§ EXERCISE INSTRUCTIONS: At the line containing "blue cup [52,124,118,208] -> none", begin setting down the entries exactly, and stop only after the last line.

====== THE DATA ======

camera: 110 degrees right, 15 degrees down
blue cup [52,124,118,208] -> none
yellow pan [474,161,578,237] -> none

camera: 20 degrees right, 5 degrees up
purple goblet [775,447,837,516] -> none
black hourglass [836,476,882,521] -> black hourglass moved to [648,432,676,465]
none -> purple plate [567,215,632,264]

======

§ RESPONSE TO THIS EXERCISE:
blue cup [52,124,118,208] -> none
yellow pan [474,161,578,237] -> none

camera: 20 degrees right, 5 degrees up
purple goblet [775,447,837,516] -> none
black hourglass [836,476,882,521] -> black hourglass moved to [648,432,676,465]
none -> purple plate [567,215,632,264]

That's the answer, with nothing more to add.